--- DATA PROVIDED ---

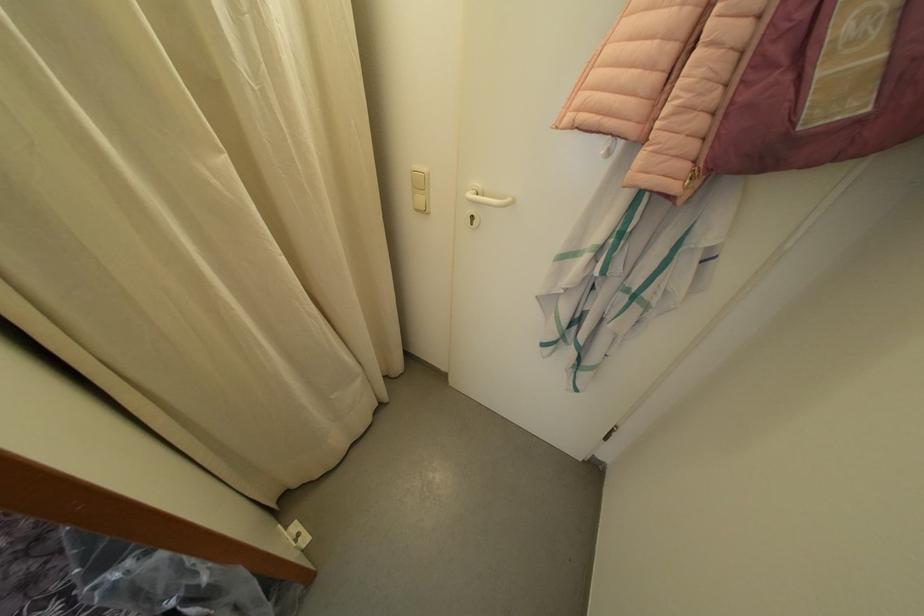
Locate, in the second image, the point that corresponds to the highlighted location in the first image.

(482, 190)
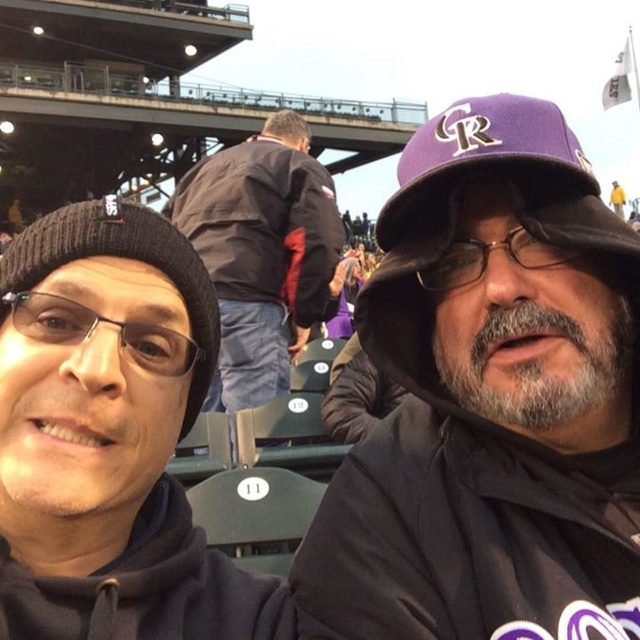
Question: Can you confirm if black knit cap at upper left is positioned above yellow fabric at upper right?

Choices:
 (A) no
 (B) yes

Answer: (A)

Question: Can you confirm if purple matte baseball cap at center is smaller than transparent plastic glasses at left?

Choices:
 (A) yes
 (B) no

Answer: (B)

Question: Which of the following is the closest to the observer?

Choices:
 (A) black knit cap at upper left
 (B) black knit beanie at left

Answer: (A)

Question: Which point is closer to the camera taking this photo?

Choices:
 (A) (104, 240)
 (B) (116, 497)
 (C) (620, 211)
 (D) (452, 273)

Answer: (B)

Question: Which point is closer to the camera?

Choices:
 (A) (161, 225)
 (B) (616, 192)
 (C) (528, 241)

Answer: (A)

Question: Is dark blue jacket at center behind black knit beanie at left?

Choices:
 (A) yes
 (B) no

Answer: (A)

--- TASK INSTRUCTIONS ---
Rewrite all of the lines above with "black knit cap" renamed to "dark knit cap" wherever it occurs, keeping everything else unchanged. Leave the pictures out of your answer.

--- RESULT FOR THIS TASK ---
Locate, in the second image, the point that corresponds to the highlighted location in the first image.

(482, 190)
Question: Can you confirm if dark knit cap at upper left is positioned above yellow fabric at upper right?

Choices:
 (A) no
 (B) yes

Answer: (A)

Question: Can you confirm if purple matte baseball cap at center is smaller than transparent plastic glasses at left?

Choices:
 (A) yes
 (B) no

Answer: (B)

Question: Which of the following is the closest to the observer?

Choices:
 (A) dark knit cap at upper left
 (B) black knit beanie at left

Answer: (A)

Question: Which point is closer to the camera taking this photo?

Choices:
 (A) (104, 240)
 (B) (116, 497)
 (C) (620, 211)
 (D) (452, 273)

Answer: (B)

Question: Which point is closer to the camera?

Choices:
 (A) (161, 225)
 (B) (616, 192)
 (C) (528, 241)

Answer: (A)

Question: Is dark blue jacket at center behind black knit beanie at left?

Choices:
 (A) yes
 (B) no

Answer: (A)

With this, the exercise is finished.